• **What is expected**:
Reproduce, exactly, the lines of the material below from the line containing "red brick L5:N5" through the line containing "pink brick D4:E5", with both end lines included and nothing else.

• **Data for review**:

□ □ □ □ □ □ □

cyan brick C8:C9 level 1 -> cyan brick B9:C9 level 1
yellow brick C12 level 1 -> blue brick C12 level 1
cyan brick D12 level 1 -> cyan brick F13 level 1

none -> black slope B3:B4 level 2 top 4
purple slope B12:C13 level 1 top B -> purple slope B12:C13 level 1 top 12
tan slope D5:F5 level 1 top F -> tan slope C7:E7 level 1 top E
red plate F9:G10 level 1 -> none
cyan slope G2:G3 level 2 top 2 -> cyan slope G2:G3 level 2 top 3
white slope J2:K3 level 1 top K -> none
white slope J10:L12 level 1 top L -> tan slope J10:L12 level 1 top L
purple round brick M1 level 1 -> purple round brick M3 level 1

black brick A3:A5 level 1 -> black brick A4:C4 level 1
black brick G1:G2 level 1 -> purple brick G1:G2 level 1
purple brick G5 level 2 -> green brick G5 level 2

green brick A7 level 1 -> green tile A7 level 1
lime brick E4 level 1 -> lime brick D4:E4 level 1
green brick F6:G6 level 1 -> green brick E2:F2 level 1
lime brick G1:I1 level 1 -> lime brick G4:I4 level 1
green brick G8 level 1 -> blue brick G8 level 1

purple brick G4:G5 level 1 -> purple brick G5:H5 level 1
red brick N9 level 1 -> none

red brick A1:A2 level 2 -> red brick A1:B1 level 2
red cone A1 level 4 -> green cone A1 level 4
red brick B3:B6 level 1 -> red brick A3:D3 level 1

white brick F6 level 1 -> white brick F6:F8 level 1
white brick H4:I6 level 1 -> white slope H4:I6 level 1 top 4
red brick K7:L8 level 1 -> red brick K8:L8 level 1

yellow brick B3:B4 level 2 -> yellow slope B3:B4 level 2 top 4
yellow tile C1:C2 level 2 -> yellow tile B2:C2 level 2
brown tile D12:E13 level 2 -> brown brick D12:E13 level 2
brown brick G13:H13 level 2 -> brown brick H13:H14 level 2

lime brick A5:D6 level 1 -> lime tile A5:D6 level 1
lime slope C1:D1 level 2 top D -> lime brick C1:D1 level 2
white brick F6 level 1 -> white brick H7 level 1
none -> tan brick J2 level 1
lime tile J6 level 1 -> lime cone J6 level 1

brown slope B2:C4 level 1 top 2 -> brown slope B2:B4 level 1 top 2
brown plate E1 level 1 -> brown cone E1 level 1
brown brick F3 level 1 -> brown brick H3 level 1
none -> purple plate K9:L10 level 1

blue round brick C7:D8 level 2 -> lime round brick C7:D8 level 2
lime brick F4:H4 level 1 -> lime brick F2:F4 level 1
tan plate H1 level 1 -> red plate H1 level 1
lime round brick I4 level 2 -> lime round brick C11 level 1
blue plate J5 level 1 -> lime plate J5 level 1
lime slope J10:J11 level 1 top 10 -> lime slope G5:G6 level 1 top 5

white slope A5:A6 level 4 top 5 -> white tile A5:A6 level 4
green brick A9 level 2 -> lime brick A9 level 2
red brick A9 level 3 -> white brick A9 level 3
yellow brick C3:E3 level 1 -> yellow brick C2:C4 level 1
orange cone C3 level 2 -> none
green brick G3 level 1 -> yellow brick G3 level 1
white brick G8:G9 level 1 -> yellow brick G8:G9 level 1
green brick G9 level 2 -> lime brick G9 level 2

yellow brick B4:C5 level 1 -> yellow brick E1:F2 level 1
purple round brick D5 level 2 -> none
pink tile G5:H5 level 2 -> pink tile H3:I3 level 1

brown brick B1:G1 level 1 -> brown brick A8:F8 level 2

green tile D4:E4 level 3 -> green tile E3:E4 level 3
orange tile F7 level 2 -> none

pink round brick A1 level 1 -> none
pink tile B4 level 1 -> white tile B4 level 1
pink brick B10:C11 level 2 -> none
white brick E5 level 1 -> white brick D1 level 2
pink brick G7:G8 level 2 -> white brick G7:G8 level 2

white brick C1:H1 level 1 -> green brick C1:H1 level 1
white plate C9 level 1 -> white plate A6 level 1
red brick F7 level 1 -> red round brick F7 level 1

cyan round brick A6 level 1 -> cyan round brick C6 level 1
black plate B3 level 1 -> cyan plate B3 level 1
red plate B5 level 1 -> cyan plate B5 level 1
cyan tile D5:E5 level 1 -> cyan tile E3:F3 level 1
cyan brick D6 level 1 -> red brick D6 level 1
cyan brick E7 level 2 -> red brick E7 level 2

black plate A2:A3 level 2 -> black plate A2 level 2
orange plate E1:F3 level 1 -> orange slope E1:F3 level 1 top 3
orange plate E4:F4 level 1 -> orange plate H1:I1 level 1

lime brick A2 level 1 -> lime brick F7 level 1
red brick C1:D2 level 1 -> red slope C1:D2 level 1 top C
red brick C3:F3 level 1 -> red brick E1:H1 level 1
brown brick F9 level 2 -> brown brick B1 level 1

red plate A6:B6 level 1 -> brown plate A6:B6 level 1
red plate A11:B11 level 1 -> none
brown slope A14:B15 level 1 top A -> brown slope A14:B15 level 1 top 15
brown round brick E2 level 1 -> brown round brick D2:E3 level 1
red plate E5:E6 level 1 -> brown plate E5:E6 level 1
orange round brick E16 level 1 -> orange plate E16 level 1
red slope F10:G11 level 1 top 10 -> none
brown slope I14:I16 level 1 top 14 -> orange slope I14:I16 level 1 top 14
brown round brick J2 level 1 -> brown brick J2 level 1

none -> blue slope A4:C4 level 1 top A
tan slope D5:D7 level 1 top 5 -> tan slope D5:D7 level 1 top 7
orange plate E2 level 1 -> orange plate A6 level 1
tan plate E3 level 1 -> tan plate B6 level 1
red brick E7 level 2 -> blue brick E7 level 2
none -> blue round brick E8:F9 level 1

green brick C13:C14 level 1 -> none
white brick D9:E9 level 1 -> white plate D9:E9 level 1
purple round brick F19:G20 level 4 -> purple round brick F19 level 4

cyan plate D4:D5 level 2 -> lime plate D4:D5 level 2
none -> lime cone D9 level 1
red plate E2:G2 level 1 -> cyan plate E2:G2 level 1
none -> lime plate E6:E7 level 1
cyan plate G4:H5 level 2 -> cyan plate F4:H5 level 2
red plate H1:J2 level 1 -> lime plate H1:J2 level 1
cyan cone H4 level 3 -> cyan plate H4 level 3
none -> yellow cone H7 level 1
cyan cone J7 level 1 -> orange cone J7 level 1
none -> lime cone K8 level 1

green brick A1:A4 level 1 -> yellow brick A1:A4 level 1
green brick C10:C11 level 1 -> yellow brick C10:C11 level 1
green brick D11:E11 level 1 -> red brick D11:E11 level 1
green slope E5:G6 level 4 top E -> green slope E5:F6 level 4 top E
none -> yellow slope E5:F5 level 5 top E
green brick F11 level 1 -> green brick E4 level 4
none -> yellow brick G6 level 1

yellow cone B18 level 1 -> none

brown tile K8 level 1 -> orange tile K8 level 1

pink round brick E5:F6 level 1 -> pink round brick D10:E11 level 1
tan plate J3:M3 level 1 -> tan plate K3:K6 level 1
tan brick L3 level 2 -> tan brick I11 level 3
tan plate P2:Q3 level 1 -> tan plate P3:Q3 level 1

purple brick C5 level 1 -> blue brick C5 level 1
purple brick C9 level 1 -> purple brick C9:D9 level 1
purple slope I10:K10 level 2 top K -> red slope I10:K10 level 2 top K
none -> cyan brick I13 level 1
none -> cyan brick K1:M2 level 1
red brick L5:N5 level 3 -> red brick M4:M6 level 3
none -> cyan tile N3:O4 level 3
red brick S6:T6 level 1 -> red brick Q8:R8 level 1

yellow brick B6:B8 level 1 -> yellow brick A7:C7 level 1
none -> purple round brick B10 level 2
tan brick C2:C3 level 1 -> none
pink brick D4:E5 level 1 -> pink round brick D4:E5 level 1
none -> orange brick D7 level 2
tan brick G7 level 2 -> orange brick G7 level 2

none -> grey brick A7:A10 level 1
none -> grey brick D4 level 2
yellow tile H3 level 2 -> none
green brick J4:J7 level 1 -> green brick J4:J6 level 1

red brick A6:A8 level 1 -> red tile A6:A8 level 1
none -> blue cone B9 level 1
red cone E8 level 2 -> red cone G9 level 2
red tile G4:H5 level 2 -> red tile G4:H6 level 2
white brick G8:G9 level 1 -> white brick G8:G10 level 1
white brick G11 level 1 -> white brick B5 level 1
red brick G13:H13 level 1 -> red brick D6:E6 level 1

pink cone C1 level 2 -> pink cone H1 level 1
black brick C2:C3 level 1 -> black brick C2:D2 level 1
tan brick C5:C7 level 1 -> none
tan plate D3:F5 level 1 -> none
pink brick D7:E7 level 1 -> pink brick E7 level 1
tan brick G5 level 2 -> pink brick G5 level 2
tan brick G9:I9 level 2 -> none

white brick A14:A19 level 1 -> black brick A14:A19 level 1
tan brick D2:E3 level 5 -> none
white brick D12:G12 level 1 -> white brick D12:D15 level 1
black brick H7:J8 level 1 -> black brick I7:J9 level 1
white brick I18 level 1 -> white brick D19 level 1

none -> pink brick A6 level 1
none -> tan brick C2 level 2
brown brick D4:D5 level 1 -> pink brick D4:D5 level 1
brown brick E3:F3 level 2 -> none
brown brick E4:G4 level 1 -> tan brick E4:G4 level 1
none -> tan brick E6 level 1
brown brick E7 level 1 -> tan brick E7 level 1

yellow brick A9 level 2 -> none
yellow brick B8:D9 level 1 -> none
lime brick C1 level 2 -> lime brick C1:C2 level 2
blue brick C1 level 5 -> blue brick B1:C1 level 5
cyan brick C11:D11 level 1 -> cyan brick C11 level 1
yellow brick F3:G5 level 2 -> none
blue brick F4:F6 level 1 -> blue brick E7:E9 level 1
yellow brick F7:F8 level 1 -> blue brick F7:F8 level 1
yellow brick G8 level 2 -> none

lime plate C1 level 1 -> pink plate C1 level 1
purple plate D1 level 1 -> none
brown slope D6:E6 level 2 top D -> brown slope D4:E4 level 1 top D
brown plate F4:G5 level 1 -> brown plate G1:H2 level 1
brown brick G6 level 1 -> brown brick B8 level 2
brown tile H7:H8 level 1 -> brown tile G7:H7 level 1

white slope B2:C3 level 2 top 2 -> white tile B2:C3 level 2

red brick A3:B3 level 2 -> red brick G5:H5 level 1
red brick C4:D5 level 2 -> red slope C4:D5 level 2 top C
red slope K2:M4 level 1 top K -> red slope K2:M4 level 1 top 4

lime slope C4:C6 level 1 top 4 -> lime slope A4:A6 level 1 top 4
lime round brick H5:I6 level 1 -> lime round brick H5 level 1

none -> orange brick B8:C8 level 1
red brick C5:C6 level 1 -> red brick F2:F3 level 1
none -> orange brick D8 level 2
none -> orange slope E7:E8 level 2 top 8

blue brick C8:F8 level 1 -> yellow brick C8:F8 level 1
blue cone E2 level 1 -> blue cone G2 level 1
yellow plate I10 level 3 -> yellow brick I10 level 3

□ □ □ □ □ □ □

• **Worked solution**:
red brick L5:N5 level 3 -> red brick M4:M6 level 3
none -> cyan tile N3:O4 level 3
red brick S6:T6 level 1 -> red brick Q8:R8 level 1

yellow brick B6:B8 level 1 -> yellow brick A7:C7 level 1
none -> purple round brick B10 level 2
tan brick C2:C3 level 1 -> none
pink brick D4:E5 level 1 -> pink round brick D4:E5 level 1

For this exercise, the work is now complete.